→ Task prompt:
Your response should consist of the entire listing, transcribed exactly, with every image left out.

START Data for the task

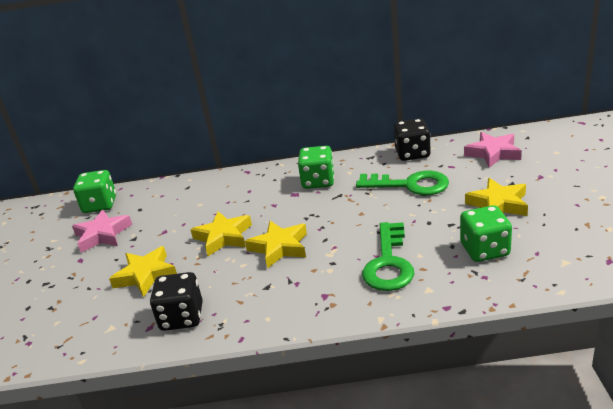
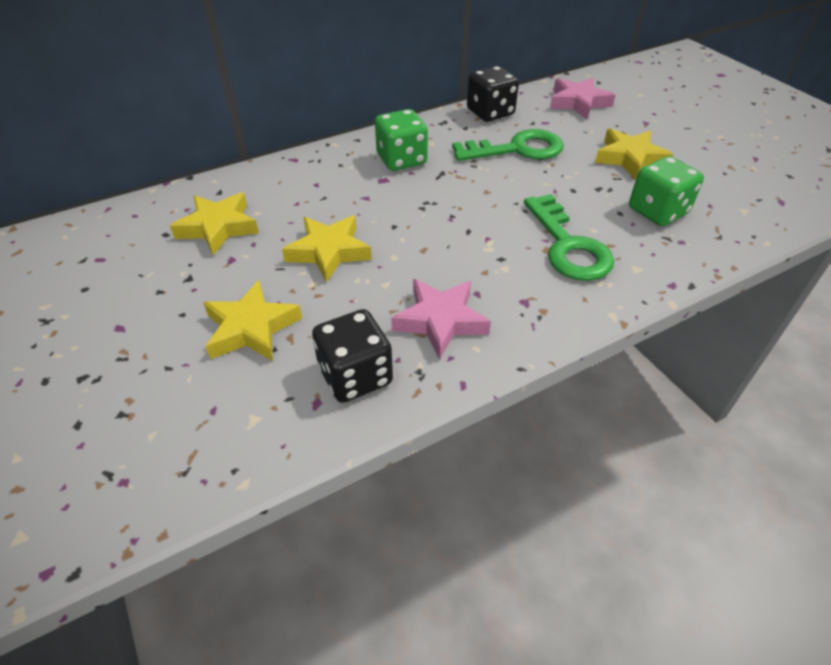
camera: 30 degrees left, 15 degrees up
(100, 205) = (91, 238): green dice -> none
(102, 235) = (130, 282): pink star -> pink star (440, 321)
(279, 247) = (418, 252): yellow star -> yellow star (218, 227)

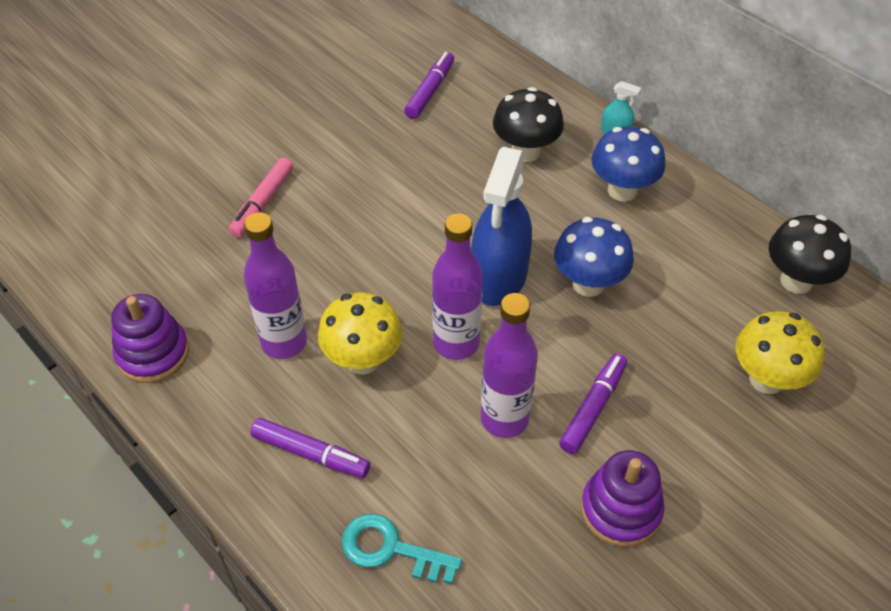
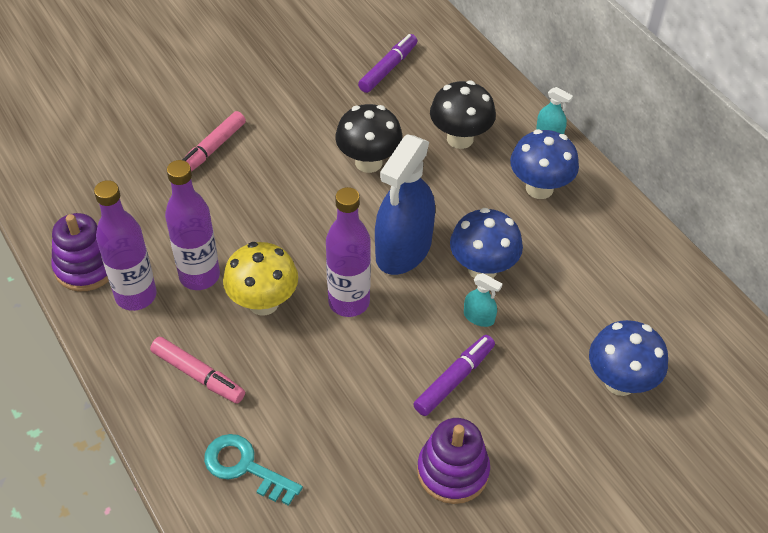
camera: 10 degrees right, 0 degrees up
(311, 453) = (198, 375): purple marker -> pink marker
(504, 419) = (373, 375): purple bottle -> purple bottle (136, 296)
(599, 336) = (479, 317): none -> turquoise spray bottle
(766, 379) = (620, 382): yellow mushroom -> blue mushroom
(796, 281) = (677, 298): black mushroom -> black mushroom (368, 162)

END Data for the task

→ Answer to this exercise:
camera: 30 degrees left, 15 degrees up
(100, 205) = (91, 238): green dice -> none
(102, 235) = (130, 282): pink star -> pink star (440, 321)
(279, 247) = (418, 252): yellow star -> yellow star (218, 227)

camera: 10 degrees right, 0 degrees up
(311, 453) = (198, 375): purple marker -> pink marker
(504, 419) = (373, 375): purple bottle -> purple bottle (136, 296)
(599, 336) = (479, 317): none -> turquoise spray bottle
(766, 379) = (620, 382): yellow mushroom -> blue mushroom
(796, 281) = (677, 298): black mushroom -> black mushroom (368, 162)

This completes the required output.